WHAT IS BEING ASKED: Reproduce the records below verbatim from the line containing "red line at" to the line containing "yellow line at", including both of those lines. Leave the pictures out of your copy.

MATERIAL:
'''

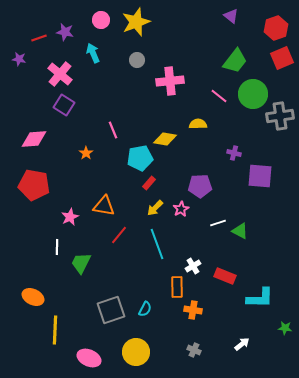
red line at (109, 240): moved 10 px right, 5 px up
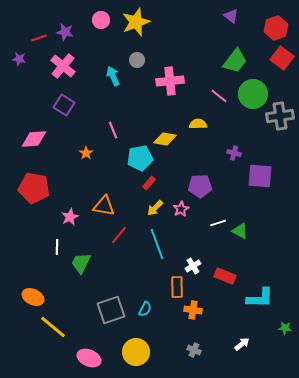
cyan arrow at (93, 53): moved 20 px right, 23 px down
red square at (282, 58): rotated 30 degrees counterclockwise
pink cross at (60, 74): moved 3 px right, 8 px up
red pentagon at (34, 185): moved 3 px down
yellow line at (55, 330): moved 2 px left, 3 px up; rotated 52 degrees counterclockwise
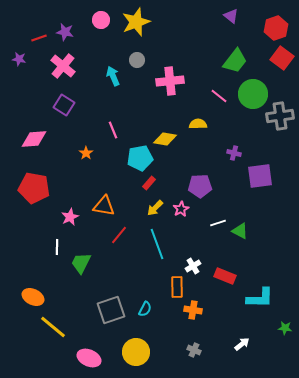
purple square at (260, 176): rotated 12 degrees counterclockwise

'''
'''

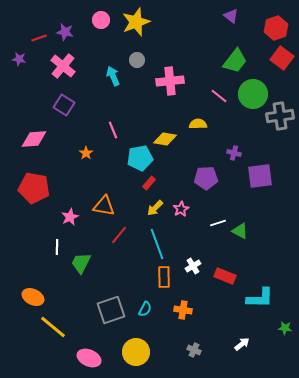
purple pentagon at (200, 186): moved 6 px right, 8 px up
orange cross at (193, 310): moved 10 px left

'''

SOLUTION FOR THIS PROBLEM:
red line at (109, 240): moved 10 px right, 5 px up
cyan arrow at (93, 53): moved 20 px right, 23 px down
red square at (282, 58): rotated 30 degrees counterclockwise
pink cross at (60, 74): moved 3 px right, 8 px up
red pentagon at (34, 185): moved 3 px down
yellow line at (55, 330): moved 2 px left, 3 px up; rotated 52 degrees counterclockwise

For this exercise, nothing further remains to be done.